**Directive**.
Could you please repeat the data below word for word?

Dataset entries

==================================================

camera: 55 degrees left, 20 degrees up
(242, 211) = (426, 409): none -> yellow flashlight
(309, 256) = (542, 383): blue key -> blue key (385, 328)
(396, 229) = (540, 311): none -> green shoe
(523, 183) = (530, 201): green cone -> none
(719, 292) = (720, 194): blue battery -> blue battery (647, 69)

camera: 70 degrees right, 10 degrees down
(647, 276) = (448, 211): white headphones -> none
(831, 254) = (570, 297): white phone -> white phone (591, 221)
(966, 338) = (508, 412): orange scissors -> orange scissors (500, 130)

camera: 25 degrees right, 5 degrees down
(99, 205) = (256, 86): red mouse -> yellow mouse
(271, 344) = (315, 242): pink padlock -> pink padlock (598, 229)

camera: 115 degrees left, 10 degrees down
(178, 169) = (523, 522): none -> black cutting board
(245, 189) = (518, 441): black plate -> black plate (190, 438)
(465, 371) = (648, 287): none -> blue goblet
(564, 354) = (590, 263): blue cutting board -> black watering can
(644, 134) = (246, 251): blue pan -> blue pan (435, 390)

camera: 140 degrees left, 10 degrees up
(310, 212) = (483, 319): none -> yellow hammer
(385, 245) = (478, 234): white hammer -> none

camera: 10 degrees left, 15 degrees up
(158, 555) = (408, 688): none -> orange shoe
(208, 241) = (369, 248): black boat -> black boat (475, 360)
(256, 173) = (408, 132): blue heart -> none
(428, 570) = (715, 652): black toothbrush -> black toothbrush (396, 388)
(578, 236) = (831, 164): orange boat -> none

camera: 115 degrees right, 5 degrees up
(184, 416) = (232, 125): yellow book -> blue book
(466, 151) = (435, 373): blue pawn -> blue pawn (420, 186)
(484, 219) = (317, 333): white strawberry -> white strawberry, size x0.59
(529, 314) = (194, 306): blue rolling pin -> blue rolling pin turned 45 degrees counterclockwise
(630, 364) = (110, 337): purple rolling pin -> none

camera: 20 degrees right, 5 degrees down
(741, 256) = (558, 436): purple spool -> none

==================================================

**Output of the exercise**.
camera: 55 degrees left, 20 degrees up
(242, 211) = (426, 409): none -> yellow flashlight
(309, 256) = (542, 383): blue key -> blue key (385, 328)
(396, 229) = (540, 311): none -> green shoe
(523, 183) = (530, 201): green cone -> none
(719, 292) = (720, 194): blue battery -> blue battery (647, 69)

camera: 70 degrees right, 10 degrees down
(647, 276) = (448, 211): white headphones -> none
(831, 254) = (570, 297): white phone -> white phone (591, 221)
(966, 338) = (508, 412): orange scissors -> orange scissors (500, 130)

camera: 25 degrees right, 5 degrees down
(99, 205) = (256, 86): red mouse -> yellow mouse
(271, 344) = (315, 242): pink padlock -> pink padlock (598, 229)

camera: 115 degrees left, 10 degrees down
(178, 169) = (523, 522): none -> black cutting board
(245, 189) = (518, 441): black plate -> black plate (190, 438)
(465, 371) = (648, 287): none -> blue goblet
(564, 354) = (590, 263): blue cutting board -> black watering can
(644, 134) = (246, 251): blue pan -> blue pan (435, 390)

camera: 140 degrees left, 10 degrees up
(310, 212) = (483, 319): none -> yellow hammer
(385, 245) = (478, 234): white hammer -> none

camera: 10 degrees left, 15 degrees up
(158, 555) = (408, 688): none -> orange shoe
(208, 241) = (369, 248): black boat -> black boat (475, 360)
(256, 173) = (408, 132): blue heart -> none
(428, 570) = (715, 652): black toothbrush -> black toothbrush (396, 388)
(578, 236) = (831, 164): orange boat -> none

camera: 115 degrees right, 5 degrees up
(184, 416) = (232, 125): yellow book -> blue book
(466, 151) = (435, 373): blue pawn -> blue pawn (420, 186)
(484, 219) = (317, 333): white strawberry -> white strawberry, size x0.59
(529, 314) = (194, 306): blue rolling pin -> blue rolling pin turned 45 degrees counterclockwise
(630, 364) = (110, 337): purple rolling pin -> none

camera: 20 degrees right, 5 degrees down
(741, 256) = (558, 436): purple spool -> none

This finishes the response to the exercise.